[Records]
# # #

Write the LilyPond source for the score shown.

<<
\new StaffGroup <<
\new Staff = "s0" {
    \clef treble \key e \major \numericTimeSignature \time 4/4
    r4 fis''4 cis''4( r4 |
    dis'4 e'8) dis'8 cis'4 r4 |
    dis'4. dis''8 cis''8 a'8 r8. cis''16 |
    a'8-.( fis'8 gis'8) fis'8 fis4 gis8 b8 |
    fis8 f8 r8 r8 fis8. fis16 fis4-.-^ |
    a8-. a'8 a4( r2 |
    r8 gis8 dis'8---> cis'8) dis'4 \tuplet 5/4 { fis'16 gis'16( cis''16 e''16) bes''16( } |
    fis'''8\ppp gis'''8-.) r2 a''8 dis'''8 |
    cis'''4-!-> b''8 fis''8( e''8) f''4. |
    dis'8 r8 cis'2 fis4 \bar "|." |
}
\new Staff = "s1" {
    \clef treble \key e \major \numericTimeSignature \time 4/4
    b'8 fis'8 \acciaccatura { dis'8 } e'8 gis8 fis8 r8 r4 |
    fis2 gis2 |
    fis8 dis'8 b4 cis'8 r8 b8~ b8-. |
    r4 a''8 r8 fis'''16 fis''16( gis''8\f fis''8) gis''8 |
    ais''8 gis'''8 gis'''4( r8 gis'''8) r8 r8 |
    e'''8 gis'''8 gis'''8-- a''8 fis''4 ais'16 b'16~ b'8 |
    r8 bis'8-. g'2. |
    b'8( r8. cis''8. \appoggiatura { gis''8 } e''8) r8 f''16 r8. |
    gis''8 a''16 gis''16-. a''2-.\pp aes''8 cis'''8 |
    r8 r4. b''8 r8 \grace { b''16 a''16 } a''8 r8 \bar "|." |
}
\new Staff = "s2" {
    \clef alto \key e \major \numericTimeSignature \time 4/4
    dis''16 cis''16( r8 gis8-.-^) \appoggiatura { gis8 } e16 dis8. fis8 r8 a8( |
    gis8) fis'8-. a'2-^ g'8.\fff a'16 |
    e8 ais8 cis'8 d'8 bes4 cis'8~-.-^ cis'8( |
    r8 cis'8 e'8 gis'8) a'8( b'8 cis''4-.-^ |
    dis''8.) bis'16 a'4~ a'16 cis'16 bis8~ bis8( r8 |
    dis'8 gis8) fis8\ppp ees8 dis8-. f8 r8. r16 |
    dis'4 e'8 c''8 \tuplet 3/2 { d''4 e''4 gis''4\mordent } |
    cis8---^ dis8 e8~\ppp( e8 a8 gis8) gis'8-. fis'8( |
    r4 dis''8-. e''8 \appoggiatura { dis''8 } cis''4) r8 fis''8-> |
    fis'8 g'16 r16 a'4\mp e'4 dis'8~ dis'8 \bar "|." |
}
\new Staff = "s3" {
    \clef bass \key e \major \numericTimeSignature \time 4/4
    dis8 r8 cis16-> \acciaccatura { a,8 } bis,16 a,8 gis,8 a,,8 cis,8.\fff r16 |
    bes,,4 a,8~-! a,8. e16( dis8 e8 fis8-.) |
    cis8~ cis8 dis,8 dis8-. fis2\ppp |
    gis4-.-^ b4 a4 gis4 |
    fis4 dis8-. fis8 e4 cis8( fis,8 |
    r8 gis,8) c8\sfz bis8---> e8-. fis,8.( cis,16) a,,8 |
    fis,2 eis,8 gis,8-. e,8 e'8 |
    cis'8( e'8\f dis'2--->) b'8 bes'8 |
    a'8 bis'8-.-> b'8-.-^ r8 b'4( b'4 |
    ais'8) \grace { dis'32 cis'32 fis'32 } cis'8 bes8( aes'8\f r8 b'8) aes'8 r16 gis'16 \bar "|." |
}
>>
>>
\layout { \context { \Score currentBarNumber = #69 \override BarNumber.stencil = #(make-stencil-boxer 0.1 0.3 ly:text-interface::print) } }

# # #

# [To do]
How many lines of the rows above contain the string "acciaccatura"? Give only the number.

# [Written response]
2